Exercise
Return all lines from the listing below in which "green" appears.

Task inputs
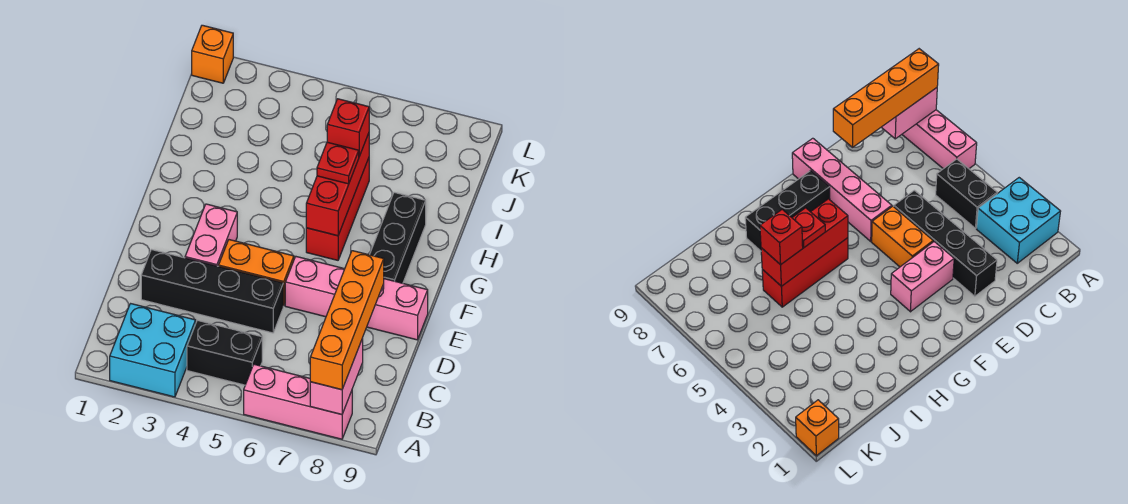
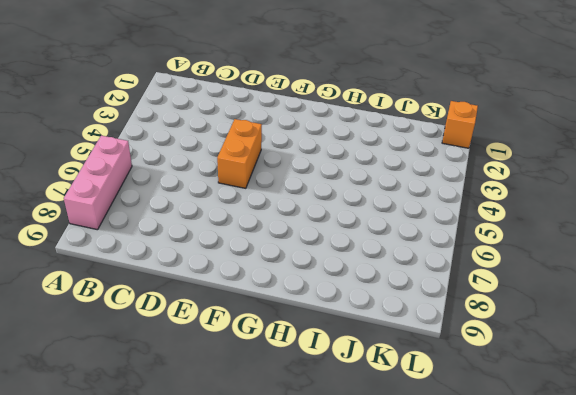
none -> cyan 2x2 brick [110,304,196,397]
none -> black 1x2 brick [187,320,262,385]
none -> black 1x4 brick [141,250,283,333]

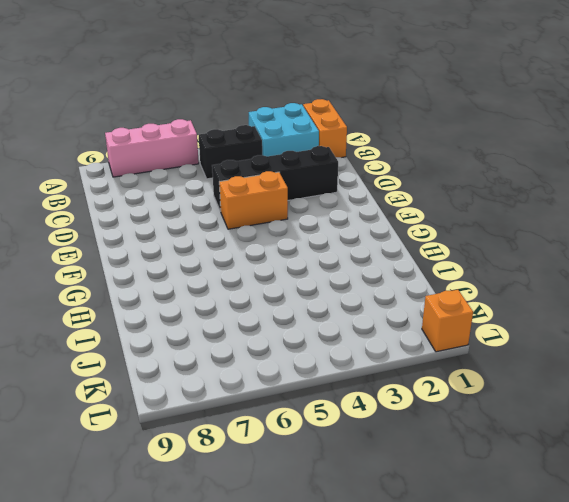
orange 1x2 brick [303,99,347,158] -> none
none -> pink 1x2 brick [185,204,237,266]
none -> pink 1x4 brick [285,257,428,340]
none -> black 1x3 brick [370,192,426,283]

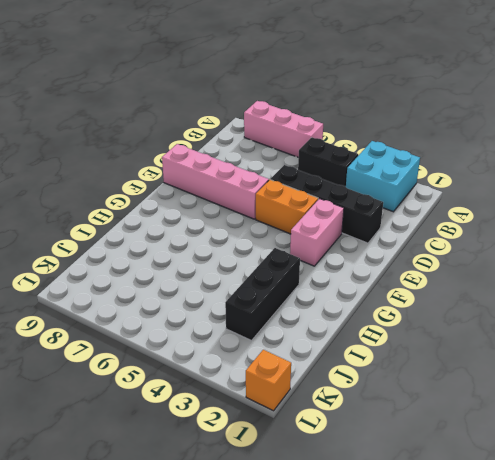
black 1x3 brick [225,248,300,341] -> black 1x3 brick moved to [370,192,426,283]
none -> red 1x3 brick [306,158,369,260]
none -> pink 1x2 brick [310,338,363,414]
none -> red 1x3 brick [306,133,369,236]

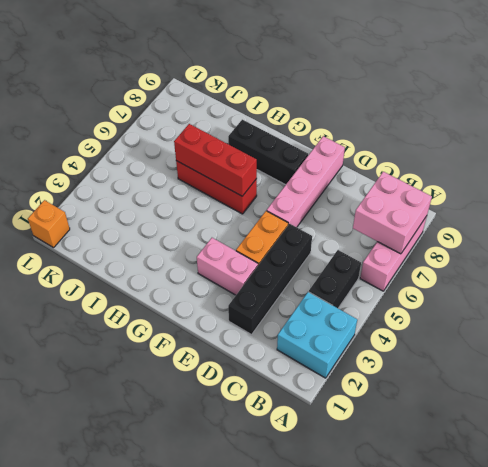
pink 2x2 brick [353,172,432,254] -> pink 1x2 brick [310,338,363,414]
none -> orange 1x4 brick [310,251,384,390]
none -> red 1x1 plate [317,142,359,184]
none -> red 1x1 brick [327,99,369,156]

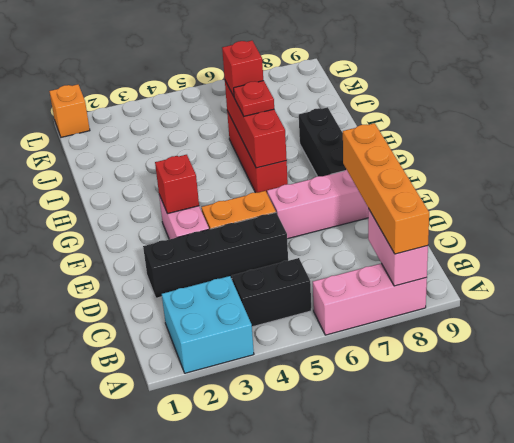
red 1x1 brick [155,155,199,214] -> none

* * *

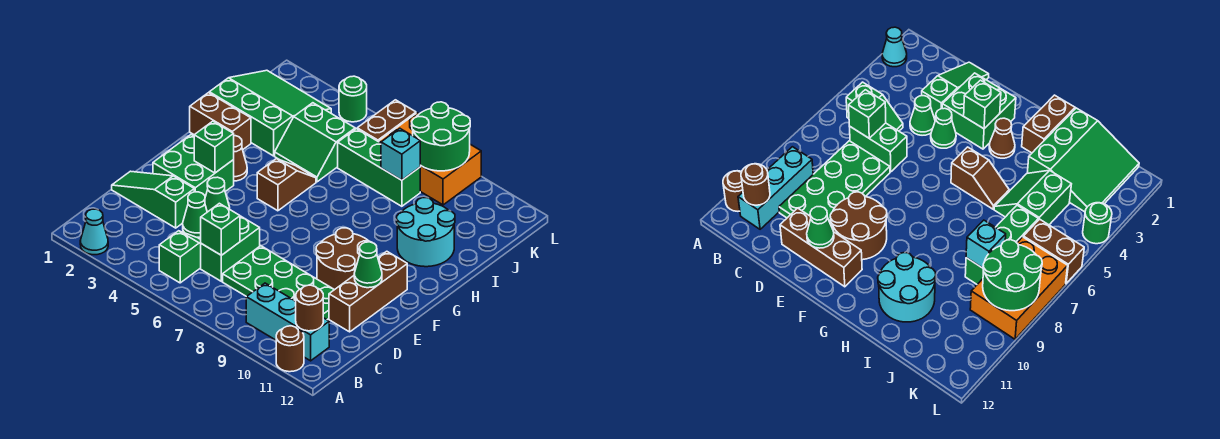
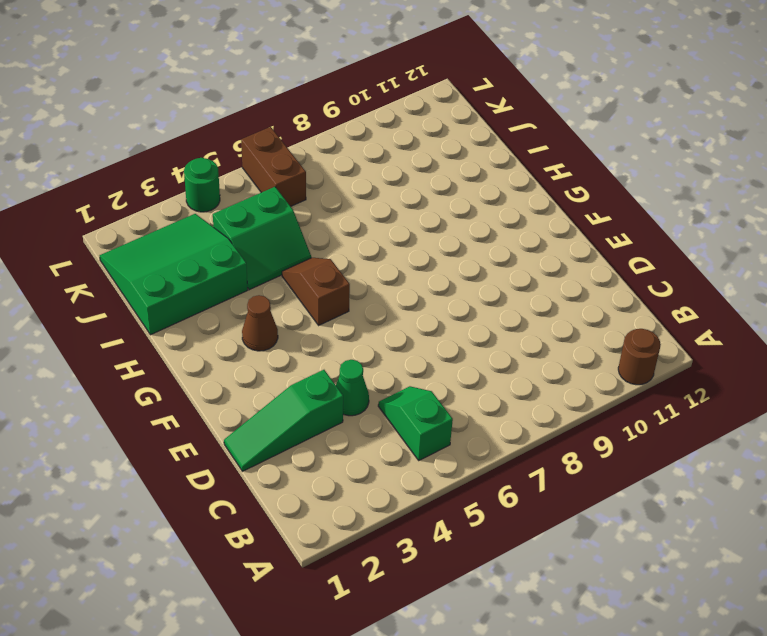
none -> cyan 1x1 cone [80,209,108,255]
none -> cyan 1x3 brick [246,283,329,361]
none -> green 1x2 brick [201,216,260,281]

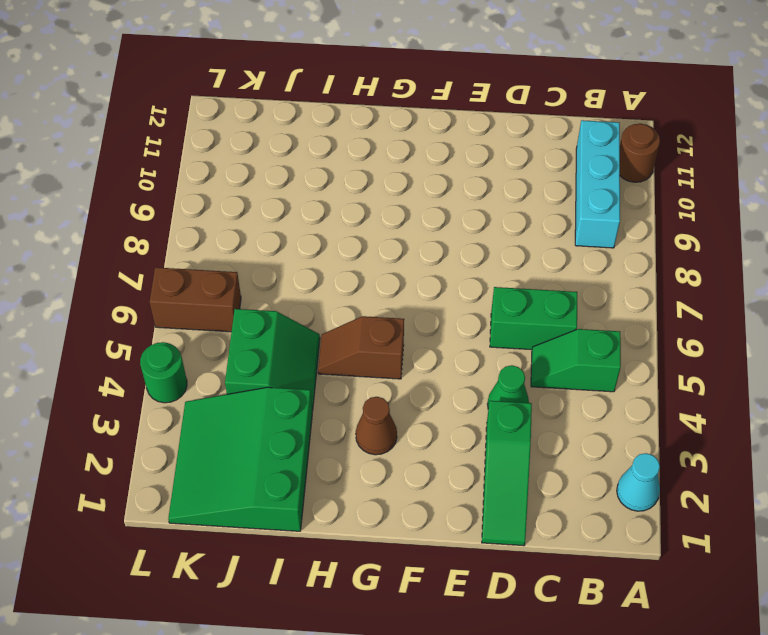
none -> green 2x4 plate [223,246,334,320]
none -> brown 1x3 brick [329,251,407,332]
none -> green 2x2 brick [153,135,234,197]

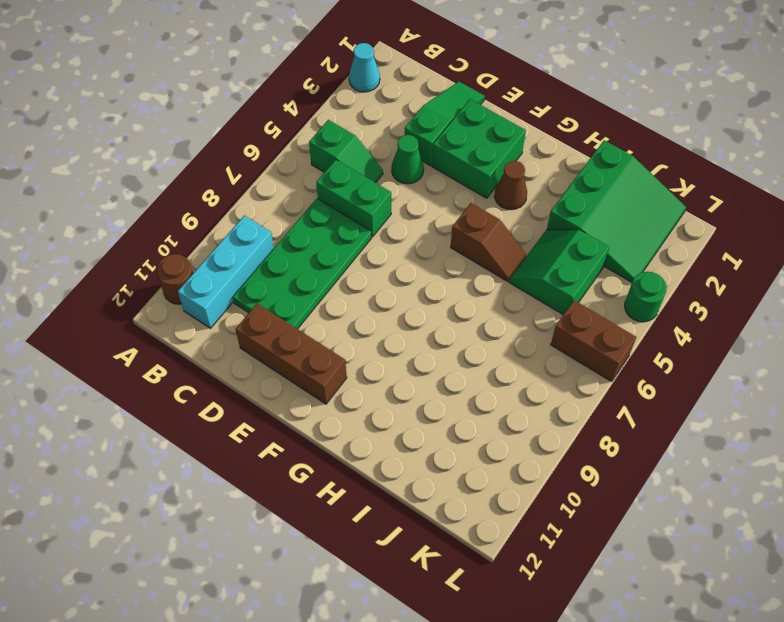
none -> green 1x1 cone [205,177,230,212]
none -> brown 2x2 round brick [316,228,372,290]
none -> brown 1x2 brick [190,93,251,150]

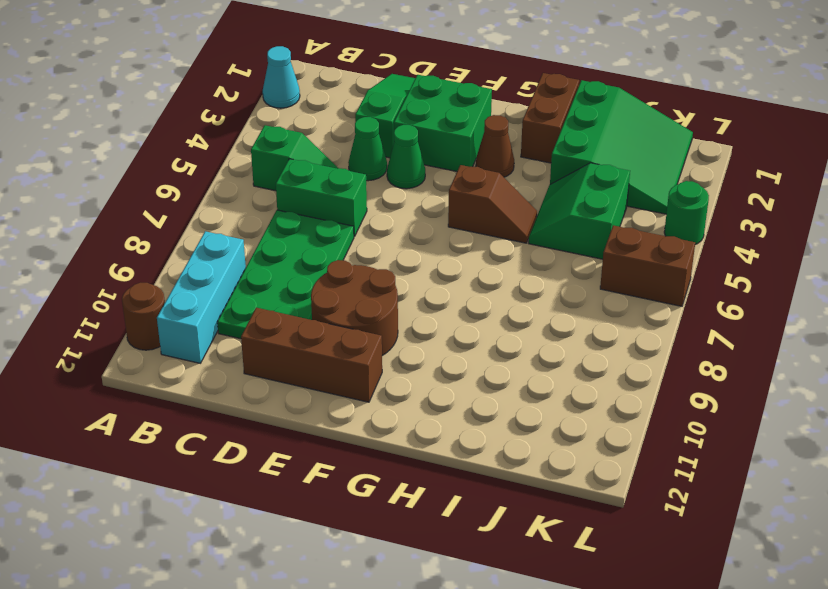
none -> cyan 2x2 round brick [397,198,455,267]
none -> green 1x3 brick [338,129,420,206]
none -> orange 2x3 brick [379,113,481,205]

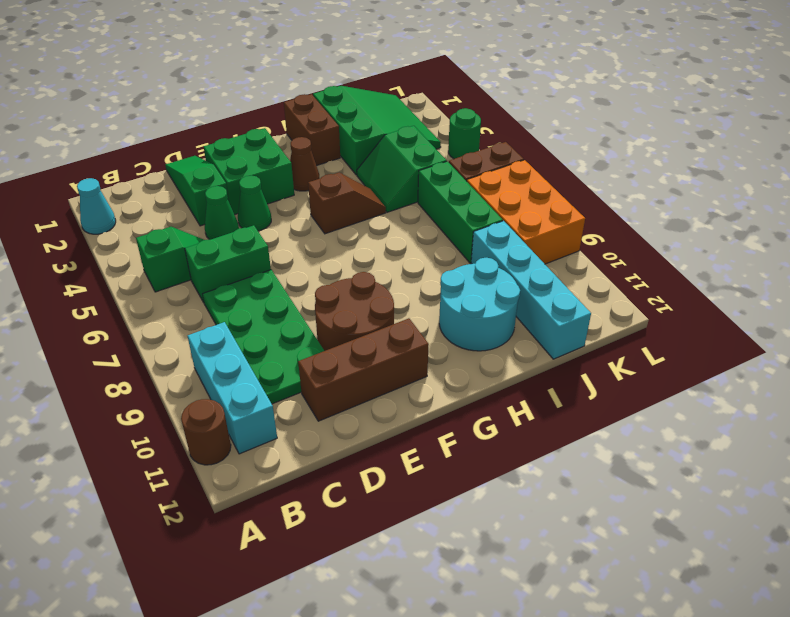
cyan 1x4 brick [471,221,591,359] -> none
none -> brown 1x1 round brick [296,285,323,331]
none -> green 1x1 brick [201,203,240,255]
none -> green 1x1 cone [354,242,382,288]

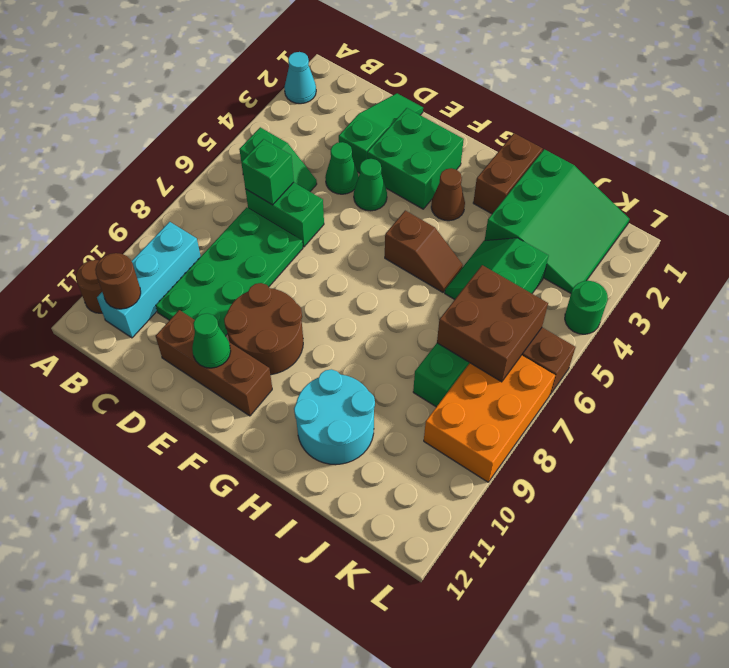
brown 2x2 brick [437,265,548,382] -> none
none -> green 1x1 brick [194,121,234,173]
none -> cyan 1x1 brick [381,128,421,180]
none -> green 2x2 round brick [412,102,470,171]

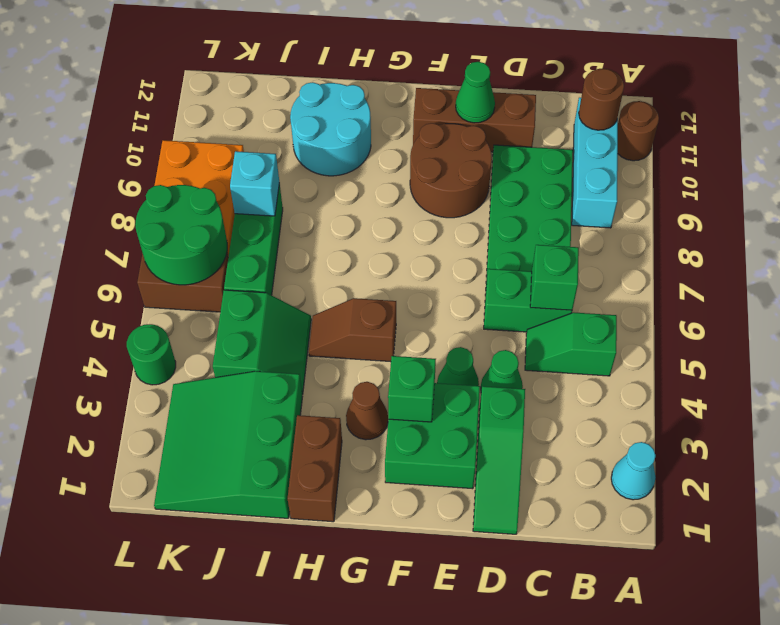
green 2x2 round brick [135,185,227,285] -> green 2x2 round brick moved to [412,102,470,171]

---

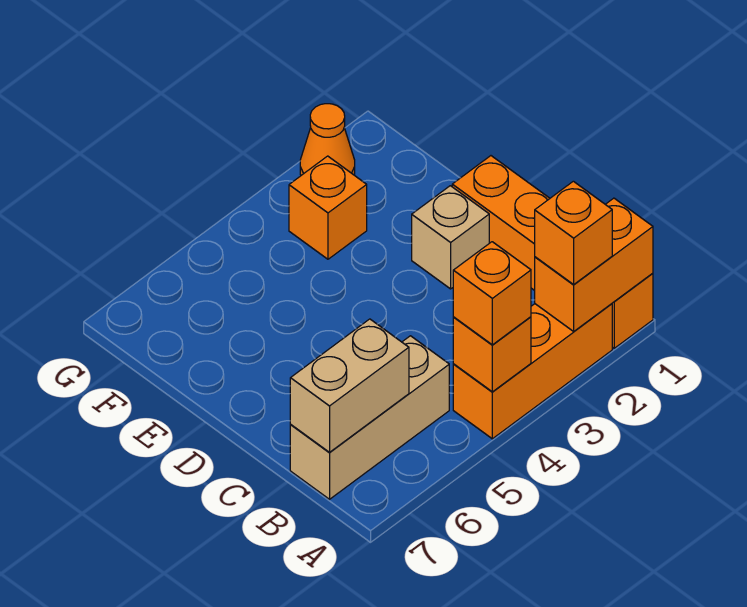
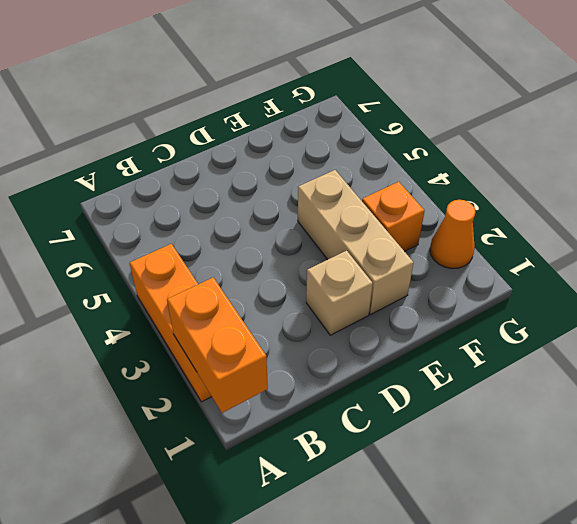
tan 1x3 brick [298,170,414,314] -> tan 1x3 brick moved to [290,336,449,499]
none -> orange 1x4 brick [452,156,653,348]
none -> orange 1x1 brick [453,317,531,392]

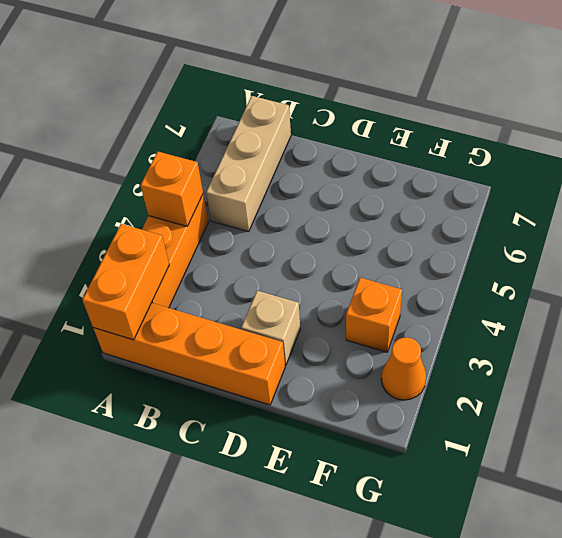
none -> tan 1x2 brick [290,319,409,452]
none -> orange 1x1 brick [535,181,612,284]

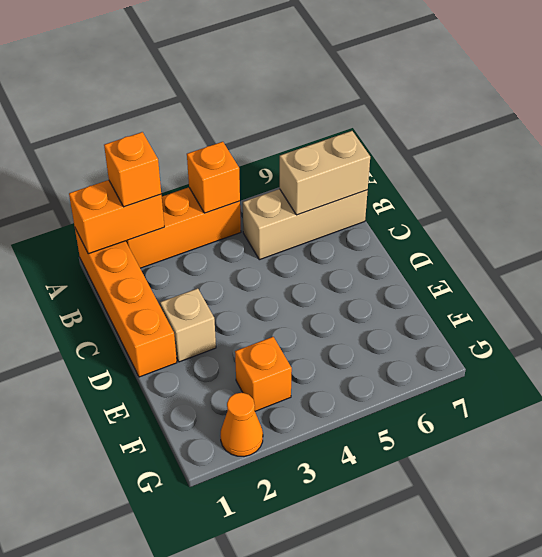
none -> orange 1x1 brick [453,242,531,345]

Written solution
none -> green 1x2 brick [201,216,260,281]
none -> green 2x4 plate [223,246,334,320]
none -> green 2x2 brick [153,135,234,197]
none -> green 1x1 cone [205,177,230,212]
none -> green 1x3 brick [338,129,420,206]
none -> green 1x1 brick [201,203,240,255]
none -> green 1x1 cone [354,242,382,288]
none -> green 1x1 brick [194,121,234,173]
none -> green 2x2 round brick [412,102,470,171]
green 2x2 round brick [135,185,227,285] -> green 2x2 round brick moved to [412,102,470,171]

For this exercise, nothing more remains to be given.